[Opening RECORDS PROVIDED section]

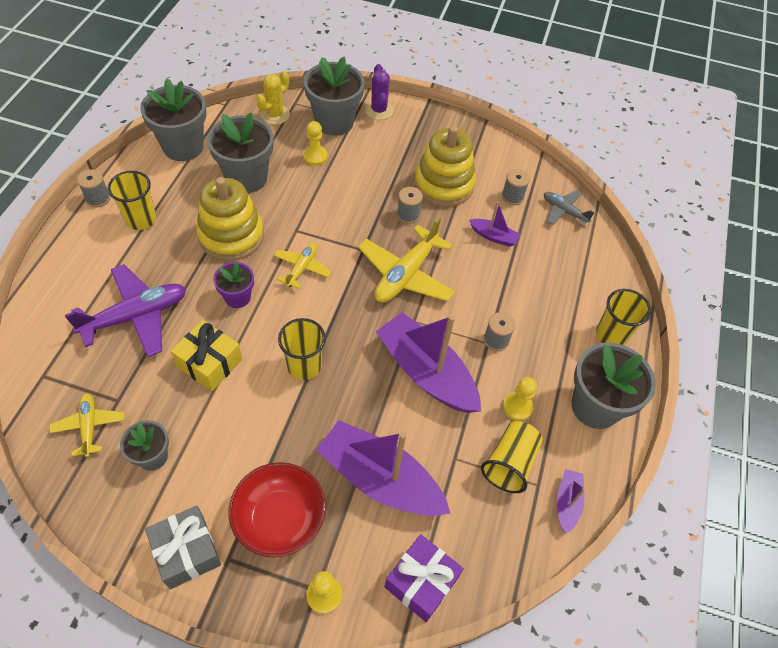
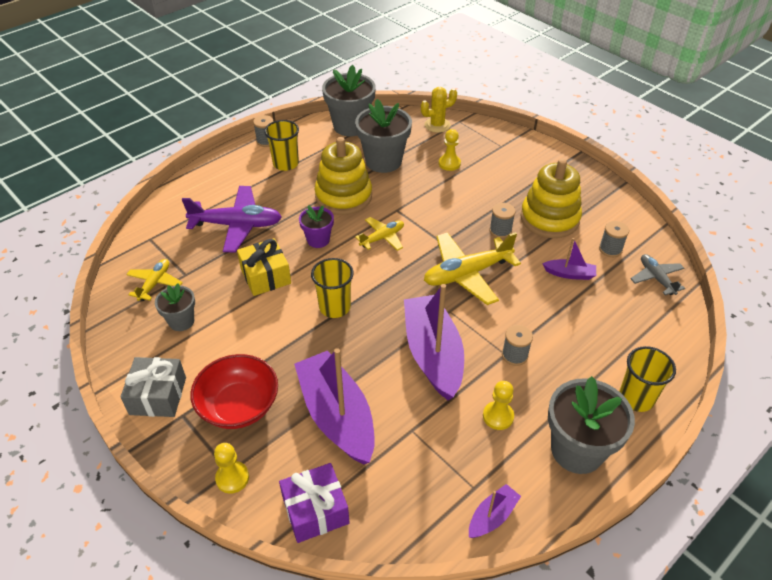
camera: 35 degrees right, 10 degrees down
(334, 122) = (483, 144): grey flower pot -> none
(379, 110) = (528, 146): purple cactus -> none
(493, 236) = (569, 274): purple boat -> purple boat turned 45 degrees counterclockwise
(509, 463) = (459, 458): yellow cup -> none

[Closing RECORDS PROVIDED section]

- **AIM OF THE EXERCISE**: Transcribe the listing verbatim, pictures excluded.

- **PROBLEM SOLUTION**:
camera: 35 degrees right, 10 degrees down
(334, 122) = (483, 144): grey flower pot -> none
(379, 110) = (528, 146): purple cactus -> none
(493, 236) = (569, 274): purple boat -> purple boat turned 45 degrees counterclockwise
(509, 463) = (459, 458): yellow cup -> none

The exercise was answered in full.